→ **Task input**
┌────────

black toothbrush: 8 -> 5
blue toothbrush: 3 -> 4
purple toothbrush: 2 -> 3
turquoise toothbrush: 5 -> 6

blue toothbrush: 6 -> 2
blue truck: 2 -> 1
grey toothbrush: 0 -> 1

└────────
┌────────

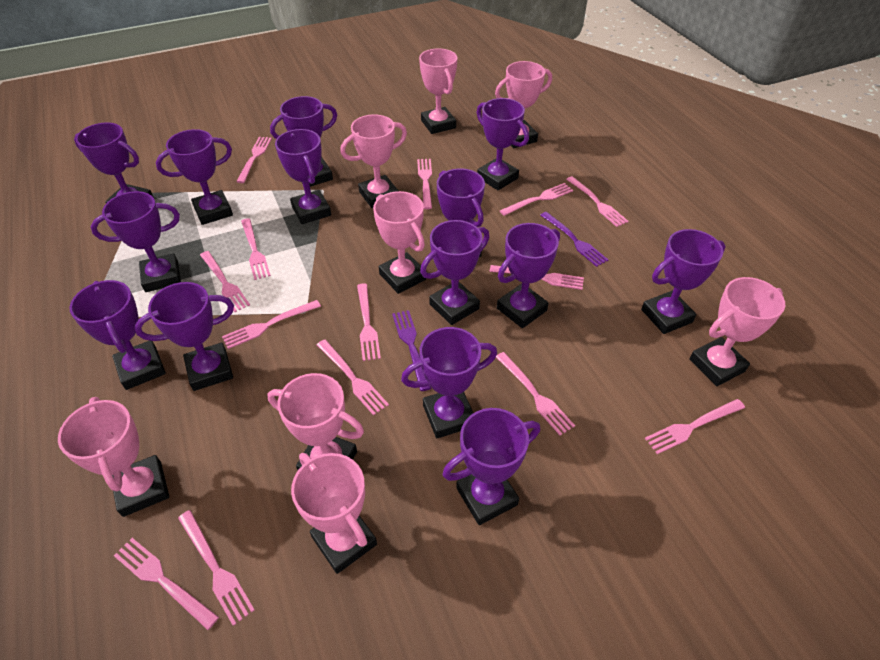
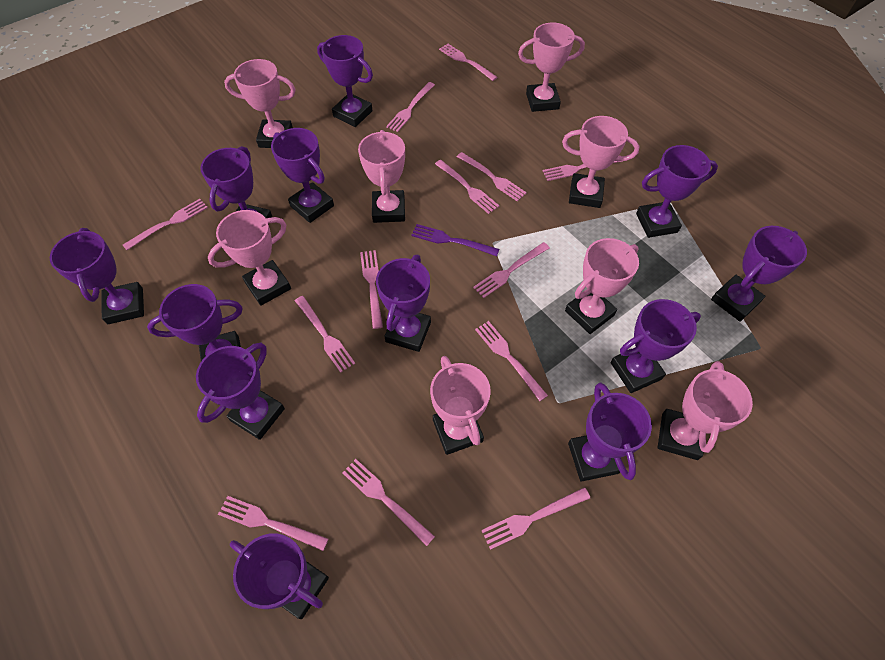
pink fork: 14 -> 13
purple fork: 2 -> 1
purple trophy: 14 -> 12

└────────

→ **Activity**
Begin at the line above that has "turquoise toothbrush: 5 -> 6" and stop after the line that has "grey toothbrush: 0 -> 1", copying each line exactly and adding nothing else.

→ **Task answer**
turquoise toothbrush: 5 -> 6

blue toothbrush: 6 -> 2
blue truck: 2 -> 1
grey toothbrush: 0 -> 1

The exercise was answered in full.